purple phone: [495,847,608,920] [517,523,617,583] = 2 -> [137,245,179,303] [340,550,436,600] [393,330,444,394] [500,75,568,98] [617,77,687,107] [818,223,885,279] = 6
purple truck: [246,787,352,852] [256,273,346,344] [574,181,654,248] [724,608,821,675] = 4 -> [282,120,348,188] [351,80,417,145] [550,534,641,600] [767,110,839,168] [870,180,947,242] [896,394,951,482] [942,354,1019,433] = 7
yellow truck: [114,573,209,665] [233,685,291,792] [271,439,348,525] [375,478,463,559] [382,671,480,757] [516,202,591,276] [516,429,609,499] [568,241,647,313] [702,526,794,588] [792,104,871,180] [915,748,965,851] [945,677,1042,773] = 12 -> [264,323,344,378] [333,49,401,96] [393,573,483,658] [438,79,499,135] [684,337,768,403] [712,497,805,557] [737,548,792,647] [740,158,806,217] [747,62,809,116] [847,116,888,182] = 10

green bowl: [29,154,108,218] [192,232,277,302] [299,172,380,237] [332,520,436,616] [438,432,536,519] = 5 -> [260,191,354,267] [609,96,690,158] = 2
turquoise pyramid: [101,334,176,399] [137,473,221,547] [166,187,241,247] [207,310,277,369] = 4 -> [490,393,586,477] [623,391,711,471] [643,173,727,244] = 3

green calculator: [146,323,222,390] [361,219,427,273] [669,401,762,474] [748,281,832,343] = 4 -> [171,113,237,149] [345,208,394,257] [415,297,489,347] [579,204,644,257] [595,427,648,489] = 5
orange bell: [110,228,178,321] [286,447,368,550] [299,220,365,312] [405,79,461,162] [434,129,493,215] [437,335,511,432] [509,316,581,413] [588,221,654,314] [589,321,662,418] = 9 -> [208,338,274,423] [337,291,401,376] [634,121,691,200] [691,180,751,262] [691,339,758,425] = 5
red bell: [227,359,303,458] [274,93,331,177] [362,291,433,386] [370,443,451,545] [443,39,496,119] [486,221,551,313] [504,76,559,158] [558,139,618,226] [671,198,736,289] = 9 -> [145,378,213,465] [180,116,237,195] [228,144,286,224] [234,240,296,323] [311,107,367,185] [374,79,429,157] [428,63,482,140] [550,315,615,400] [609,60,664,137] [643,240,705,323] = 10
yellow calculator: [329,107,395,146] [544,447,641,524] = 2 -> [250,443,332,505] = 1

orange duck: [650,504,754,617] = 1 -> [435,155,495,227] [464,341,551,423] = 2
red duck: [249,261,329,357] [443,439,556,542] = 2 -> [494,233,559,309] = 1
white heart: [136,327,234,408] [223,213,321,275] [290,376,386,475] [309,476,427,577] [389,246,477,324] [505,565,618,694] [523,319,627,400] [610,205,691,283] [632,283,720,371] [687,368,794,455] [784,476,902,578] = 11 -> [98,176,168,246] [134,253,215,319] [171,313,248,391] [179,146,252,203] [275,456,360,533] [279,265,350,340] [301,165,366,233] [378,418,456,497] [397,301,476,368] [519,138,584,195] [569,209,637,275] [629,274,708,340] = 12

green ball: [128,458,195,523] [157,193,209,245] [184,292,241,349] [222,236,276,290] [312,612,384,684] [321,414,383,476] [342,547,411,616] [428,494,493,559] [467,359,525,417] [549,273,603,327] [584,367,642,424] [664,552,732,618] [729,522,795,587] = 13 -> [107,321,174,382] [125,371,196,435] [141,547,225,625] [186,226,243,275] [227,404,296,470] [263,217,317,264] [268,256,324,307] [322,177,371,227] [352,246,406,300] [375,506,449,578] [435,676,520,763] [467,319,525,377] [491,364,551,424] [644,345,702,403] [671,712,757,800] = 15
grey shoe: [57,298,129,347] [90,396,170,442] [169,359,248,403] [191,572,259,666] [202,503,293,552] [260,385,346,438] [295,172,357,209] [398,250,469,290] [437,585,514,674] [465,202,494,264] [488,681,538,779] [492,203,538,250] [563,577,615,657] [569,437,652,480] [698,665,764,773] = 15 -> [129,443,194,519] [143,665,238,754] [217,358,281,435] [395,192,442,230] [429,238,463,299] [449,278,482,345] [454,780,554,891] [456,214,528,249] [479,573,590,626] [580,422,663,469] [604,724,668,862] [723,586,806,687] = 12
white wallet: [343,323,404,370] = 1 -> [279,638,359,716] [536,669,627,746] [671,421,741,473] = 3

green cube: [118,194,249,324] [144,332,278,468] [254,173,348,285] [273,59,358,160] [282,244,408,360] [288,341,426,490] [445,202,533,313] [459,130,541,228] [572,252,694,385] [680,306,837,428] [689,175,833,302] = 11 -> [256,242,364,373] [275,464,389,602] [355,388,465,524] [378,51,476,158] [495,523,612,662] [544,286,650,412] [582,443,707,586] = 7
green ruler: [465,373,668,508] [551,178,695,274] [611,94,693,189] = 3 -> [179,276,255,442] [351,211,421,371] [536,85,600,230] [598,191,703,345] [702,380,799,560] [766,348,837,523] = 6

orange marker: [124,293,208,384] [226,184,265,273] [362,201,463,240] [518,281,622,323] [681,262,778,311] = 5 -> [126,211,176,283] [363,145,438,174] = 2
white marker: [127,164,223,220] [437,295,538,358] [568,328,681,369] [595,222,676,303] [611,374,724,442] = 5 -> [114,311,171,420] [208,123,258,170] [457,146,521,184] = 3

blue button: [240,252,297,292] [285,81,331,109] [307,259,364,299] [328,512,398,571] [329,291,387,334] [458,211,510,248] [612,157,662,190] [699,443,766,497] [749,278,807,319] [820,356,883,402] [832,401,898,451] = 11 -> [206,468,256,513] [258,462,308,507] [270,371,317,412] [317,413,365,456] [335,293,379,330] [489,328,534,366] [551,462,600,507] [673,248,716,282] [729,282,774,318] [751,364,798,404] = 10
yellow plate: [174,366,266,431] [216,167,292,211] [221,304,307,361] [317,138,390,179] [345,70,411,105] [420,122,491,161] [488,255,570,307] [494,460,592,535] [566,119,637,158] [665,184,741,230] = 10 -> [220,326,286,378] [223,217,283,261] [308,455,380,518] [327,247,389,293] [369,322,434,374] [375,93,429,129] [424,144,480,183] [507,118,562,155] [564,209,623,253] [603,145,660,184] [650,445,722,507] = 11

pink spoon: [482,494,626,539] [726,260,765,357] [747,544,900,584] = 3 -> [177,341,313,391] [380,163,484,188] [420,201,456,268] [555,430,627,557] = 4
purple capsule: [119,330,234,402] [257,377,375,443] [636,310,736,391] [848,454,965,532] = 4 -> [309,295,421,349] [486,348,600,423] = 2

• Work order:
Which lines of the material above hold the string "calculator"? Pull them out.

• Answer to this problem:
green calculator: [146,323,222,390] [361,219,427,273] [669,401,762,474] [748,281,832,343] = 4 -> [171,113,237,149] [345,208,394,257] [415,297,489,347] [579,204,644,257] [595,427,648,489] = 5
yellow calculator: [329,107,395,146] [544,447,641,524] = 2 -> [250,443,332,505] = 1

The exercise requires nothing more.